**Problem details:** Among the entries beneath this sentence, how many lines include the word "apple"? Only the number is wanted.

——————————

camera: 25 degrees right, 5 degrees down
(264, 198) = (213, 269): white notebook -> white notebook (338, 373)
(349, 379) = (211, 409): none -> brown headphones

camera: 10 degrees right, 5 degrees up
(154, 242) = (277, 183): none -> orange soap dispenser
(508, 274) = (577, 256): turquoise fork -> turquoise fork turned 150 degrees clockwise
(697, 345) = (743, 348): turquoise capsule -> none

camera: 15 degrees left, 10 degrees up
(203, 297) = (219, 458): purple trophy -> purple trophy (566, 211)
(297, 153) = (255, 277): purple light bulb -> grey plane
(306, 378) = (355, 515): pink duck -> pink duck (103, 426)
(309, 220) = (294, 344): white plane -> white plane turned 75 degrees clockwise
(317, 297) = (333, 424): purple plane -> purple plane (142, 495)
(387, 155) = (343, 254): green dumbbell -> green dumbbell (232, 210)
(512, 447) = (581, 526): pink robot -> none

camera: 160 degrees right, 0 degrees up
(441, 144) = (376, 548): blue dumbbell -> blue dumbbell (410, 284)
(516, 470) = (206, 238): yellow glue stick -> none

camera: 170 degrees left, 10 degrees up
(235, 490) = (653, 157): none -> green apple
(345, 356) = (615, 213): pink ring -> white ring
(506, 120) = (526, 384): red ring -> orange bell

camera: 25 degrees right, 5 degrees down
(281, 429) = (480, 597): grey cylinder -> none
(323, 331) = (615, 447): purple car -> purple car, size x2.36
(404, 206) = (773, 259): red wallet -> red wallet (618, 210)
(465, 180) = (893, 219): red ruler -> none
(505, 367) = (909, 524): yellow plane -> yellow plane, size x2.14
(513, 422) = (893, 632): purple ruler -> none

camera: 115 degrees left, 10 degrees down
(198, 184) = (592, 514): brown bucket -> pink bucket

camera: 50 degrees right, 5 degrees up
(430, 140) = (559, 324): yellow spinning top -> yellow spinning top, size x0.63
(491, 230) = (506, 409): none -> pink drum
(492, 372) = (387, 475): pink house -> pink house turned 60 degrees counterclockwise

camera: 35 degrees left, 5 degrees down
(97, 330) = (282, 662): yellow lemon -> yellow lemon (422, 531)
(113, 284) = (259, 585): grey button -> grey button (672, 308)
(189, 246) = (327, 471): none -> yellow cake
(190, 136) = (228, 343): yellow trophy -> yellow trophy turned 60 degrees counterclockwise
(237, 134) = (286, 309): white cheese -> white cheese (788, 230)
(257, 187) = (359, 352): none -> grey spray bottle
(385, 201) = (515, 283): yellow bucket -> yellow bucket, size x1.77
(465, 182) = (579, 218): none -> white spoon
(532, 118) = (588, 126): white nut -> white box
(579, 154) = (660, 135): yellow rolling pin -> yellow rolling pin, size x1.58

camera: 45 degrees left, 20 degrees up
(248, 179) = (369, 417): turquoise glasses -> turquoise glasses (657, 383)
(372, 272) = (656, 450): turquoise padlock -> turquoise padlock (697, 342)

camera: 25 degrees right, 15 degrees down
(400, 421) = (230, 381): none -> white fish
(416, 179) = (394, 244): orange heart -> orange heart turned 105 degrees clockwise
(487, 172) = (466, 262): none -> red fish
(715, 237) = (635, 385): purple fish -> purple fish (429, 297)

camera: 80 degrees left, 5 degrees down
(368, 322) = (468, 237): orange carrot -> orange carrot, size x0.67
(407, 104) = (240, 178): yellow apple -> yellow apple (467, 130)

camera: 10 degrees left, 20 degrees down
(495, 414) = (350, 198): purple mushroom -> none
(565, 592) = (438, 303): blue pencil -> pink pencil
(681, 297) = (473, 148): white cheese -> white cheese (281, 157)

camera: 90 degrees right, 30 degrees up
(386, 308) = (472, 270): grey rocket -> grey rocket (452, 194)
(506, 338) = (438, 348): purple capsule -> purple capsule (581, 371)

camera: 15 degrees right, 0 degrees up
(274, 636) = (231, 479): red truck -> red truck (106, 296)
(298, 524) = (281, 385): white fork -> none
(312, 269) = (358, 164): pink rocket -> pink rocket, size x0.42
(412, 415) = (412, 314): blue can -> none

——————————

**Answer to the exercise:** 2